Data shown start
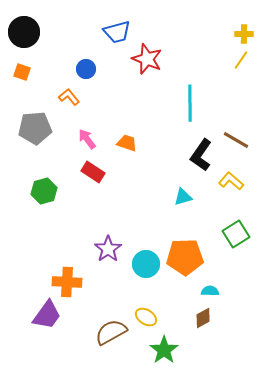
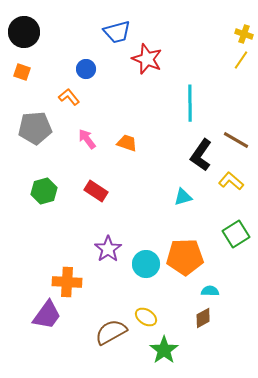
yellow cross: rotated 18 degrees clockwise
red rectangle: moved 3 px right, 19 px down
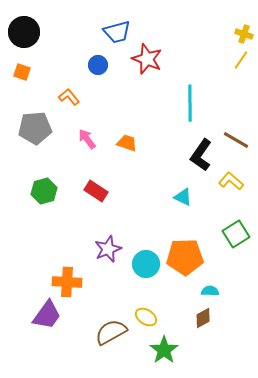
blue circle: moved 12 px right, 4 px up
cyan triangle: rotated 42 degrees clockwise
purple star: rotated 12 degrees clockwise
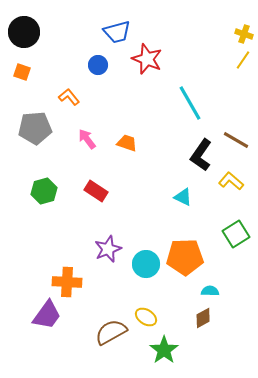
yellow line: moved 2 px right
cyan line: rotated 30 degrees counterclockwise
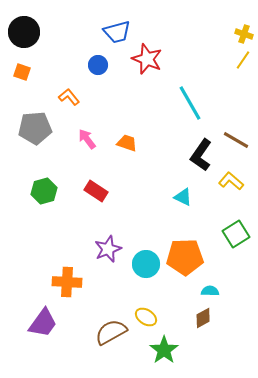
purple trapezoid: moved 4 px left, 8 px down
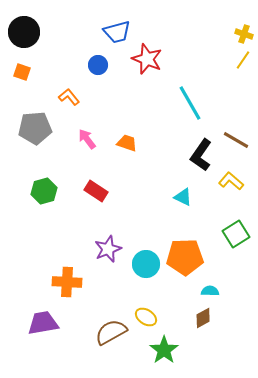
purple trapezoid: rotated 136 degrees counterclockwise
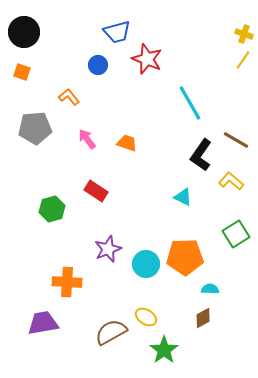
green hexagon: moved 8 px right, 18 px down
cyan semicircle: moved 2 px up
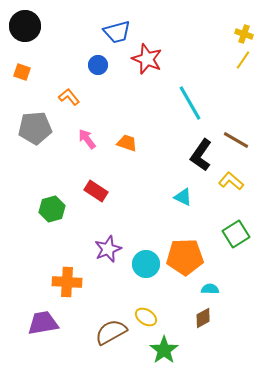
black circle: moved 1 px right, 6 px up
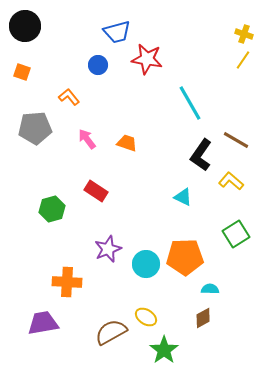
red star: rotated 12 degrees counterclockwise
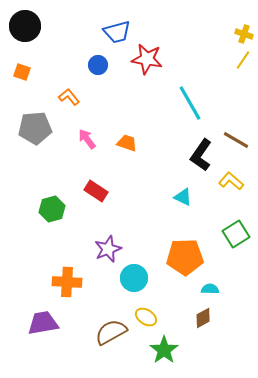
cyan circle: moved 12 px left, 14 px down
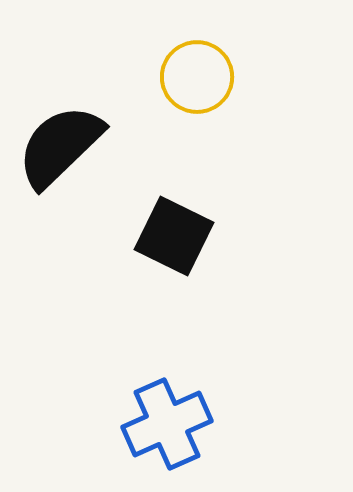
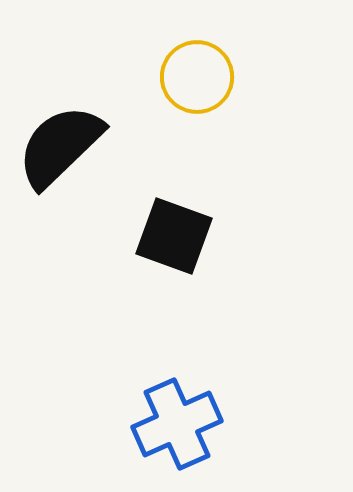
black square: rotated 6 degrees counterclockwise
blue cross: moved 10 px right
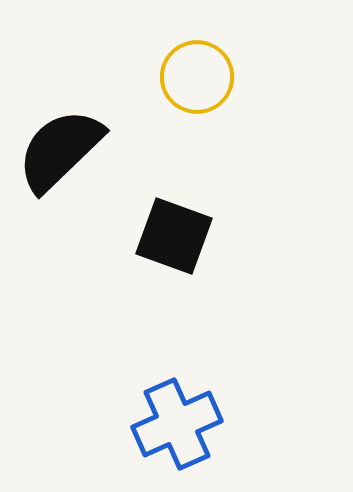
black semicircle: moved 4 px down
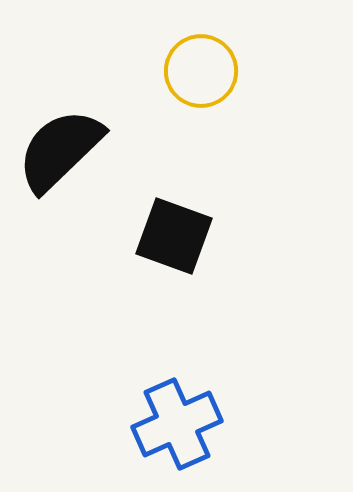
yellow circle: moved 4 px right, 6 px up
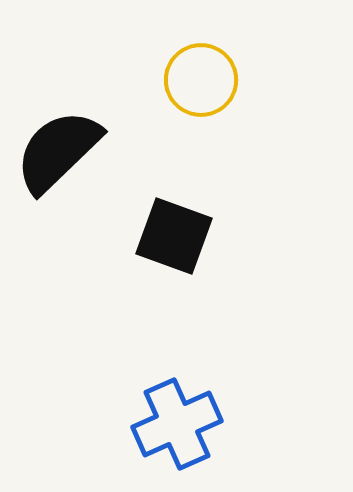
yellow circle: moved 9 px down
black semicircle: moved 2 px left, 1 px down
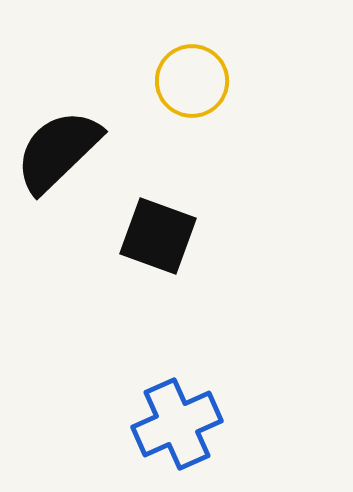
yellow circle: moved 9 px left, 1 px down
black square: moved 16 px left
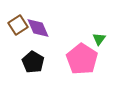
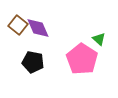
brown square: rotated 18 degrees counterclockwise
green triangle: rotated 24 degrees counterclockwise
black pentagon: rotated 20 degrees counterclockwise
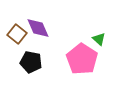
brown square: moved 1 px left, 9 px down
black pentagon: moved 2 px left
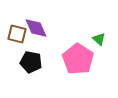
purple diamond: moved 2 px left
brown square: rotated 24 degrees counterclockwise
pink pentagon: moved 4 px left
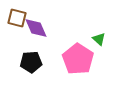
brown square: moved 16 px up
black pentagon: rotated 15 degrees counterclockwise
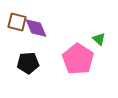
brown square: moved 4 px down
black pentagon: moved 3 px left, 1 px down
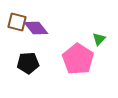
purple diamond: rotated 15 degrees counterclockwise
green triangle: rotated 32 degrees clockwise
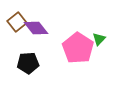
brown square: rotated 36 degrees clockwise
pink pentagon: moved 11 px up
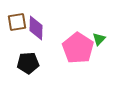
brown square: rotated 30 degrees clockwise
purple diamond: rotated 40 degrees clockwise
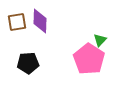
purple diamond: moved 4 px right, 7 px up
green triangle: moved 1 px right, 1 px down
pink pentagon: moved 11 px right, 11 px down
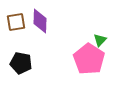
brown square: moved 1 px left
black pentagon: moved 7 px left; rotated 15 degrees clockwise
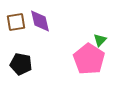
purple diamond: rotated 15 degrees counterclockwise
black pentagon: moved 1 px down
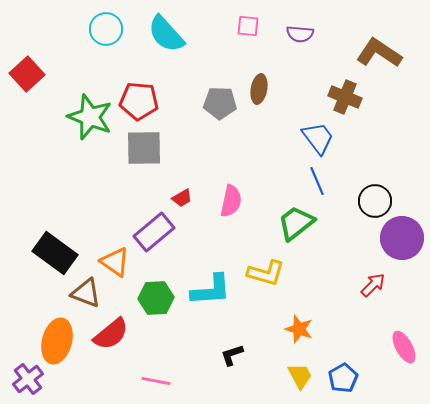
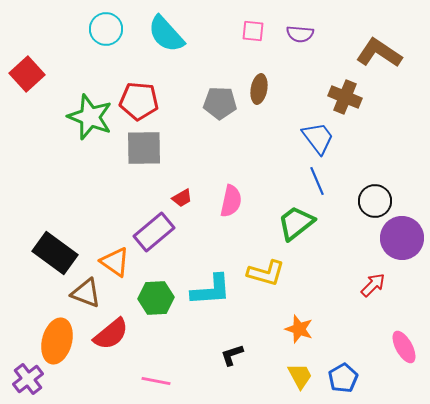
pink square: moved 5 px right, 5 px down
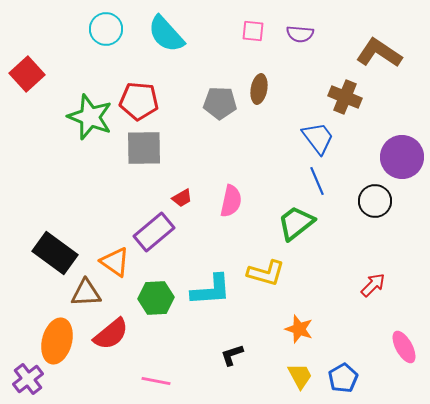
purple circle: moved 81 px up
brown triangle: rotated 24 degrees counterclockwise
Data shown end
## Written request:
Copy every line of the items above word for word, but leave out the pictures.

## Solved problem:
yellow cross: rotated 18 degrees clockwise
red rectangle: moved 3 px right, 19 px down
blue circle: moved 12 px right, 4 px up
cyan triangle: rotated 42 degrees clockwise
purple star: rotated 12 degrees clockwise
yellow line: moved 2 px right
cyan line: rotated 30 degrees counterclockwise
purple trapezoid: moved 4 px left, 8 px down
purple trapezoid: rotated 136 degrees counterclockwise
green hexagon: moved 8 px right, 18 px down
cyan semicircle: moved 2 px up
black circle: moved 1 px right, 6 px up
red star: rotated 12 degrees counterclockwise
cyan circle: moved 12 px left, 14 px down
black square: rotated 6 degrees counterclockwise
blue cross: moved 10 px right
black semicircle: moved 4 px down
yellow circle: moved 4 px right, 6 px up
yellow circle: moved 9 px down
black semicircle: moved 2 px left, 1 px down
yellow circle: moved 9 px left, 1 px down
black square: moved 16 px left
brown square: rotated 18 degrees counterclockwise
green triangle: rotated 24 degrees counterclockwise
black pentagon: rotated 20 degrees counterclockwise
brown square: moved 1 px left, 9 px down
black pentagon: moved 2 px left
purple diamond: moved 2 px left
brown square: rotated 24 degrees counterclockwise
pink pentagon: moved 4 px left
brown square: moved 16 px up
black pentagon: rotated 15 degrees counterclockwise
brown square: moved 4 px down
black pentagon: moved 3 px left, 1 px down
purple diamond: rotated 15 degrees counterclockwise
green triangle: rotated 32 degrees clockwise
brown square: rotated 36 degrees clockwise
pink pentagon: moved 11 px up
brown square: rotated 30 degrees clockwise
purple diamond: rotated 40 degrees clockwise
purple diamond: moved 4 px right, 7 px up
green triangle: moved 1 px right, 1 px down
pink pentagon: moved 11 px right, 11 px down
brown square: moved 1 px left
black pentagon: moved 7 px left; rotated 15 degrees clockwise
purple diamond: rotated 15 degrees counterclockwise
black pentagon: moved 1 px down
pink square: moved 5 px right, 5 px down
purple circle: moved 81 px up
brown triangle: rotated 24 degrees counterclockwise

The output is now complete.